● Your instructions:
A single number is the answer here: the count of lines in the data below that include the word "desk".

(Spatial edit records)
========

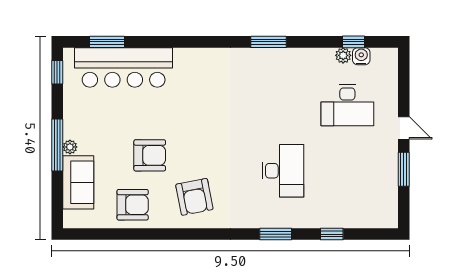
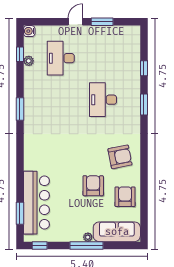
water cooler: (361, 56) -> (29, 31), moved
desk: (347, 105) -> (61, 58), turned 180
desk: (283, 171) -> (103, 100), turned -90
sofa: (78, 182) -> (117, 232), width x1.36

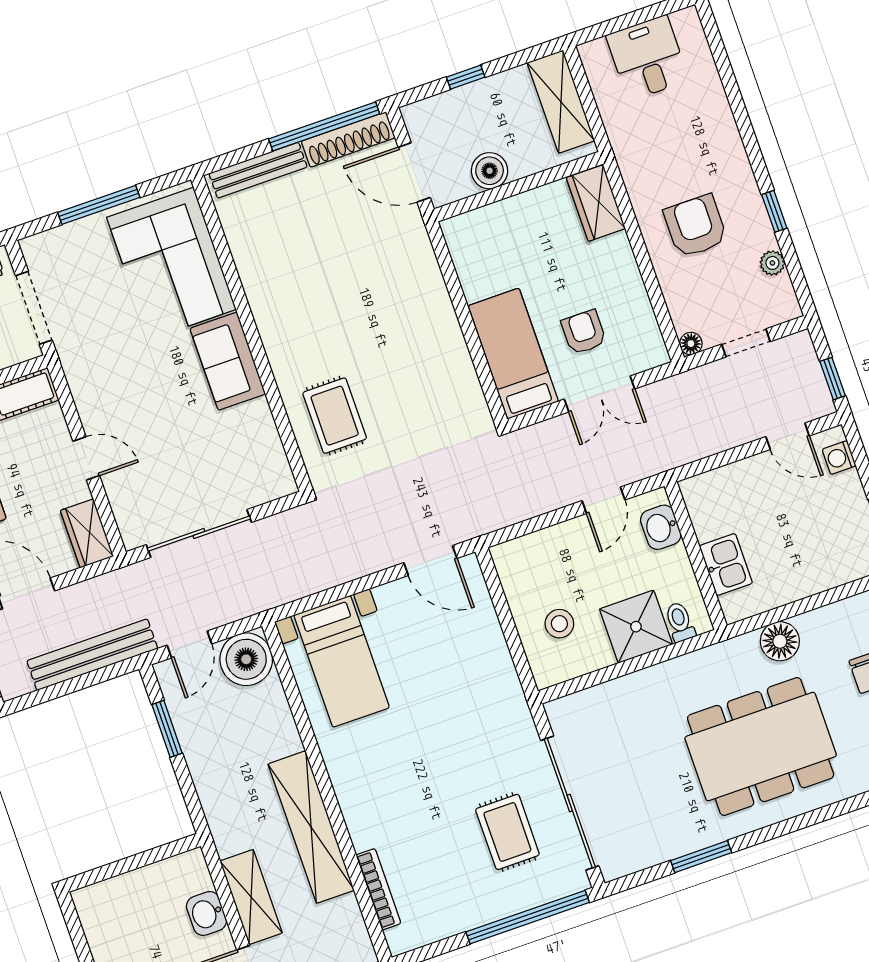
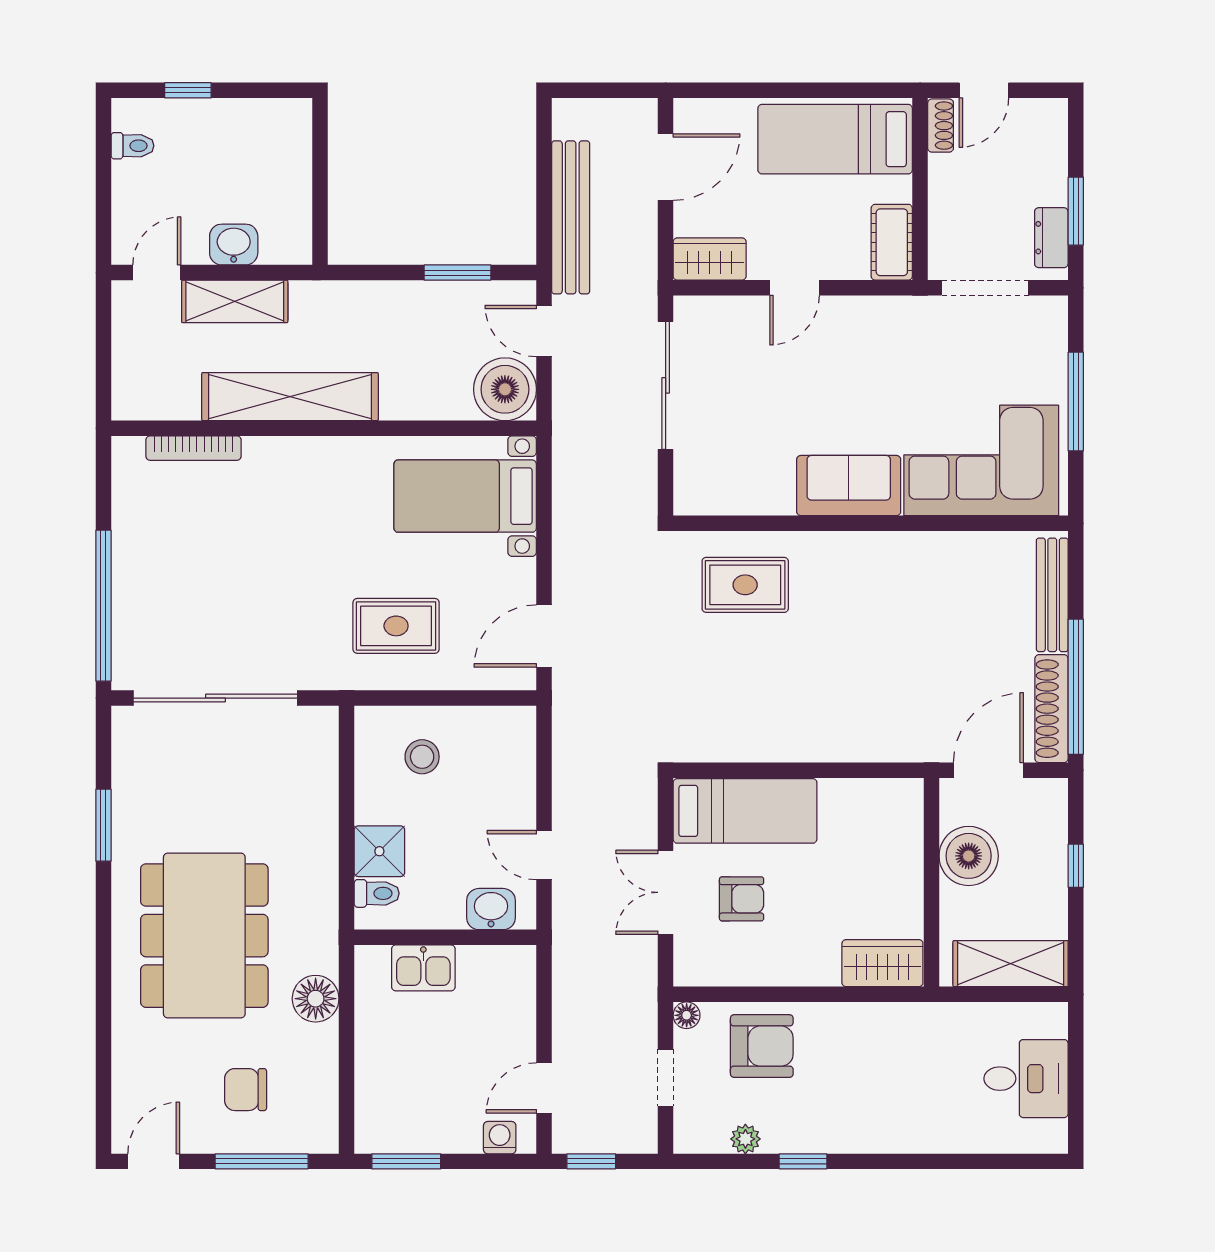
boiler: (490, 171) -> (969, 856), width x1.37, depth x1.37
armchair: (695, 226) -> (762, 1046), moved
shower: (636, 627) -> (379, 851), width x0.73, depth x0.73
rug: (507, 832) -> (396, 626), moved

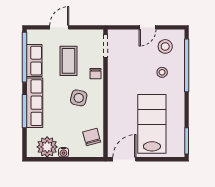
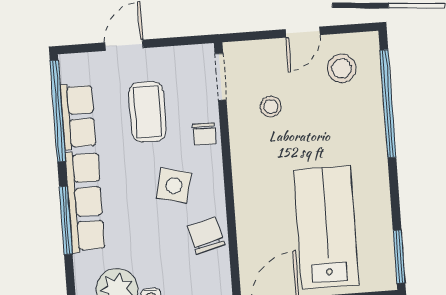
stool: (162, 72) -> (271, 107), moved
chair: (92, 137) -> (206, 236), moved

========

● Solution for this problem:
2